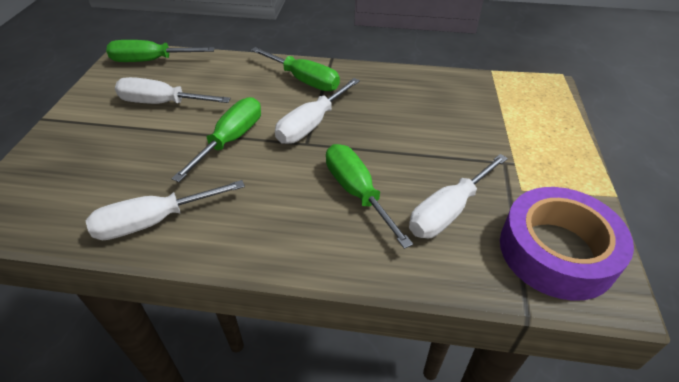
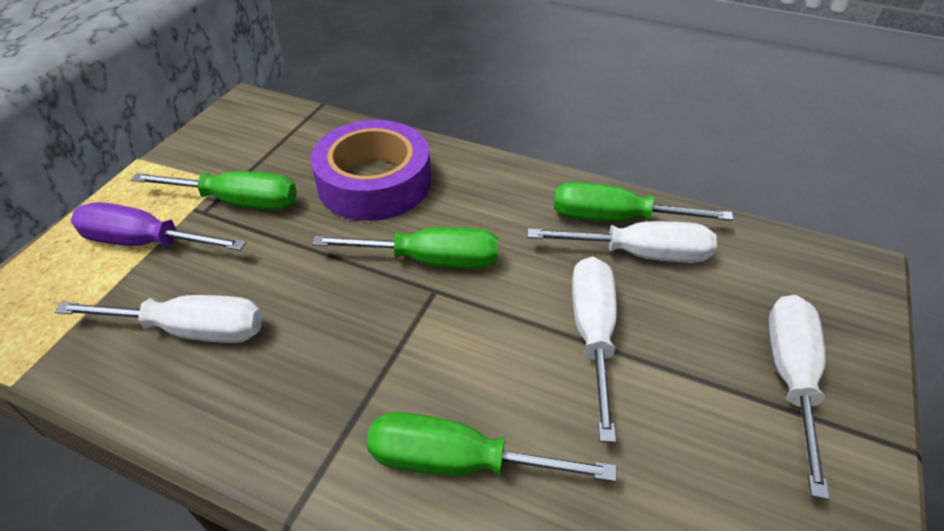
purple screwdriver: 0 -> 1

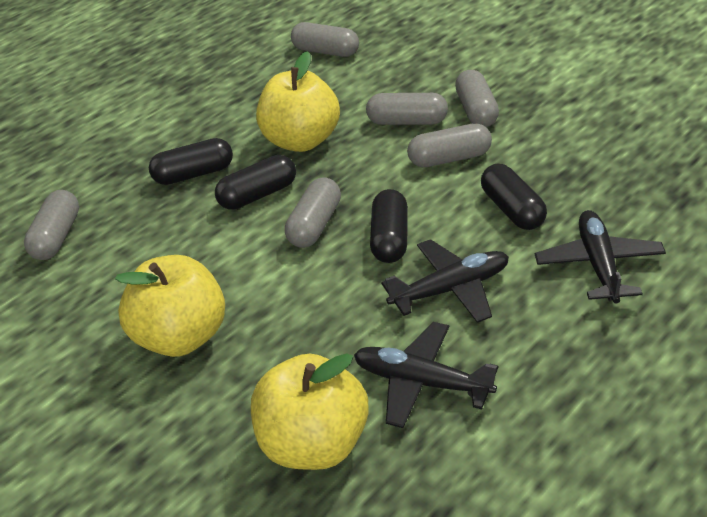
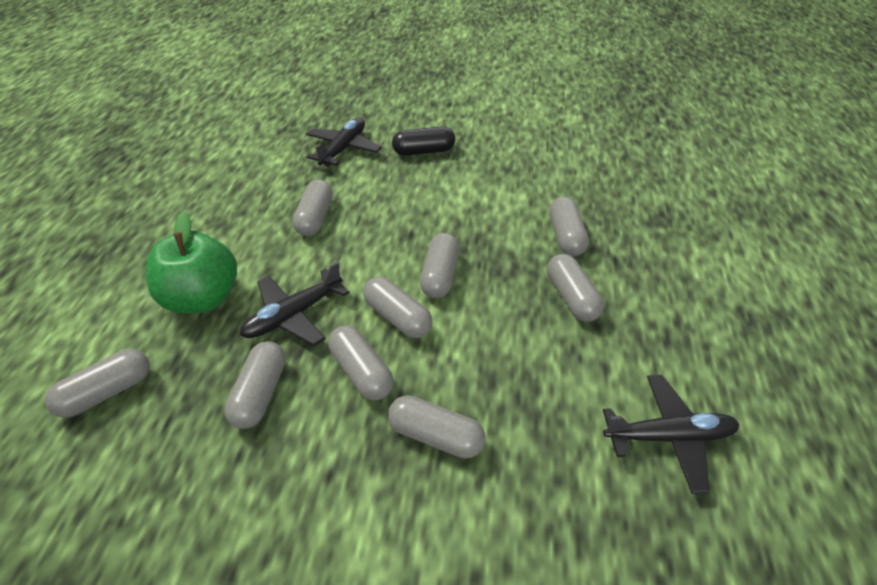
black capsule: 4 -> 1
green apple: 0 -> 1
grey capsule: 6 -> 9
yellow apple: 3 -> 0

__Exercise objective__.
Reproduce the whole listing word for word, setting aside any pictures.

__Exercise result__.
purple screwdriver: 0 -> 1

black capsule: 4 -> 1
green apple: 0 -> 1
grey capsule: 6 -> 9
yellow apple: 3 -> 0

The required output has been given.